**REQUIRED WORK**
Where a picture occurs in the data, omit it, and copy all remaining data exactly.

**PROVIDED DATA**

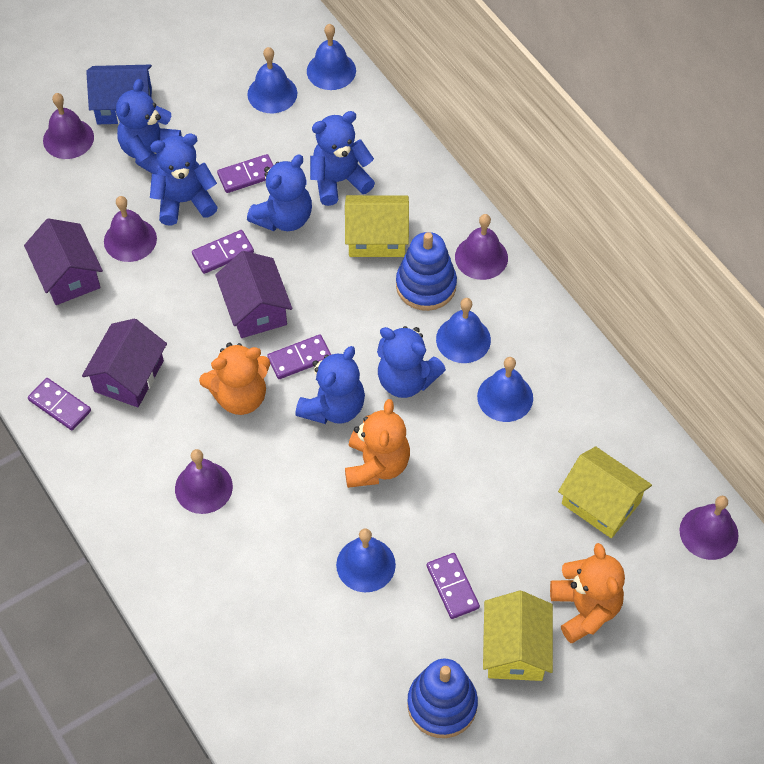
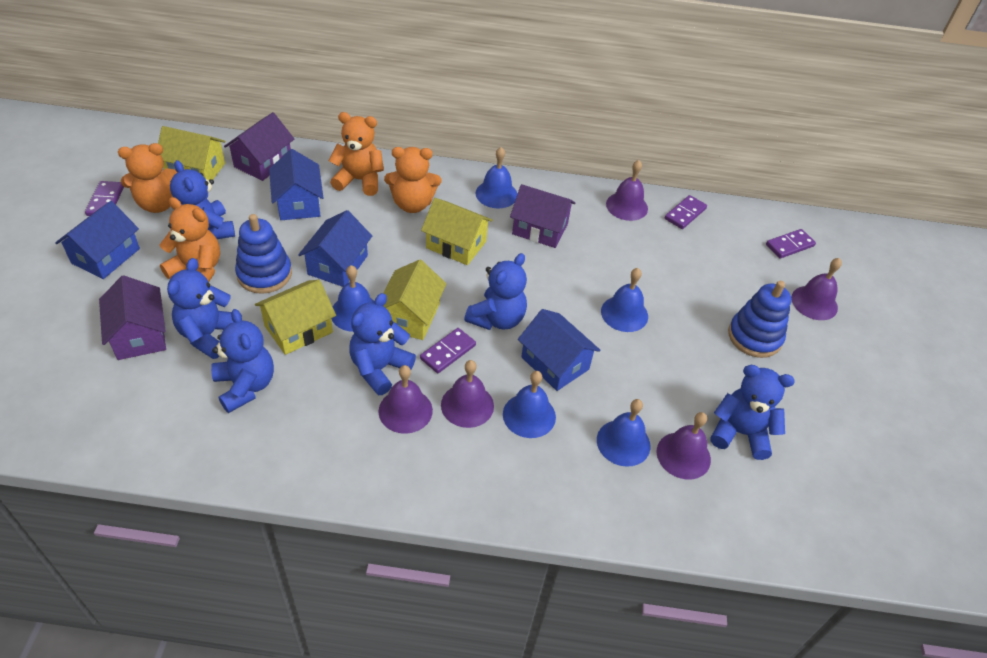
blue house: 1 -> 4
orange teddy bear: 3 -> 4
purple domino: 5 -> 4
yellow house: 3 -> 4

**EXERCISE SOLUTION**
blue house: 1 -> 4
orange teddy bear: 3 -> 4
purple domino: 5 -> 4
yellow house: 3 -> 4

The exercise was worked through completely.